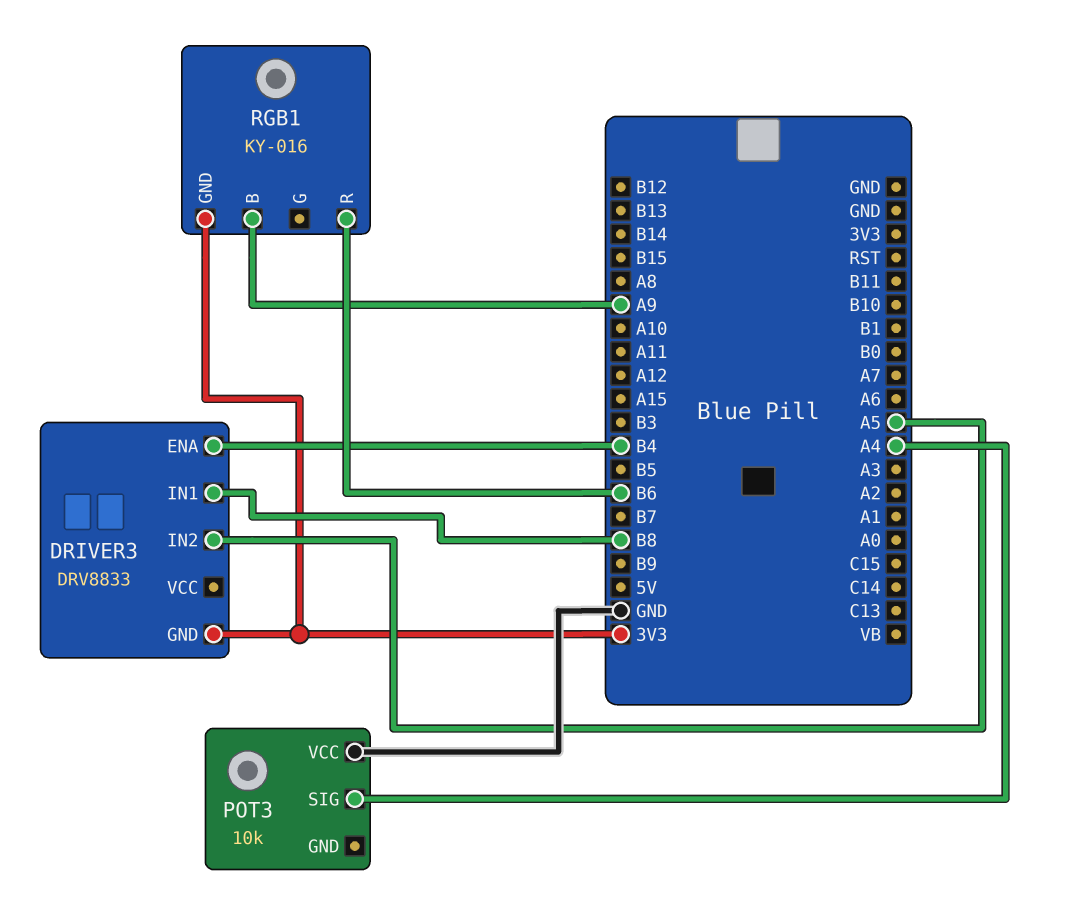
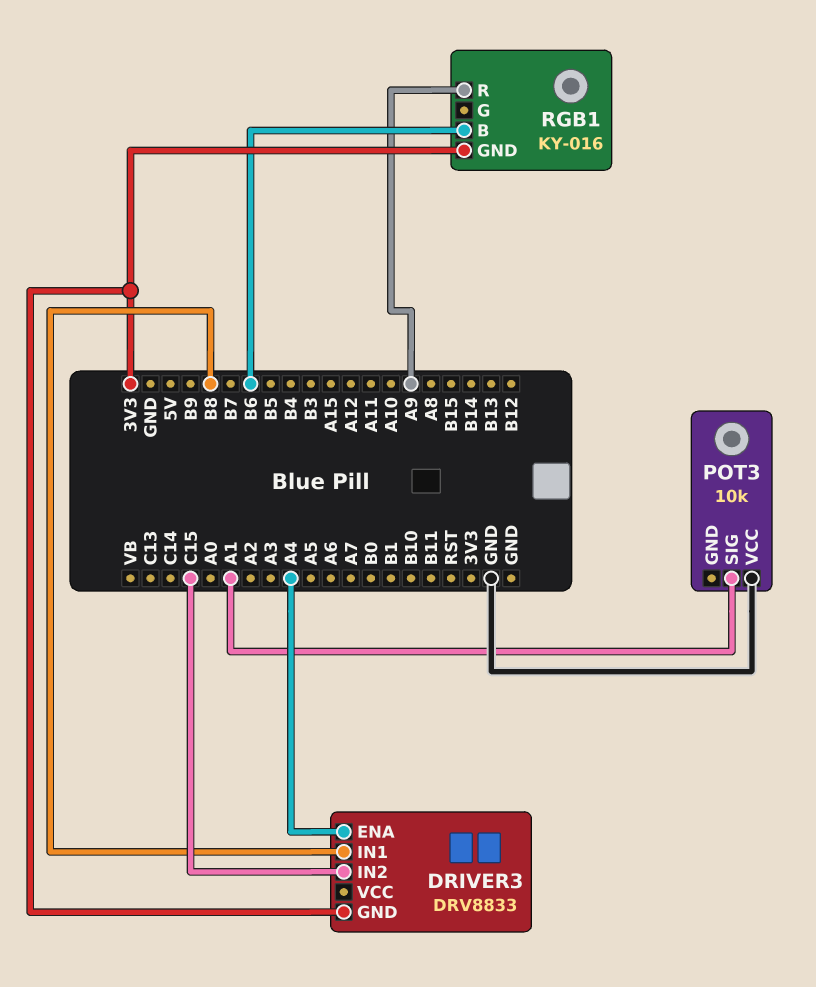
DRIVER3 pin ENA: B4 -> A4
DRIVER3 pin IN2: A5 -> C15
POT3 pin SIG: A4 -> A1
RGB1 pin B: A9 -> B6
RGB1 pin R: B6 -> A9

▸ TASK TO CARRY OUT
Only the pictures are to be left out; the rest of the material above should be printed verbatim.

▸ RESPONSE TO THIS TASK
DRIVER3 pin ENA: B4 -> A4
DRIVER3 pin IN2: A5 -> C15
POT3 pin SIG: A4 -> A1
RGB1 pin B: A9 -> B6
RGB1 pin R: B6 -> A9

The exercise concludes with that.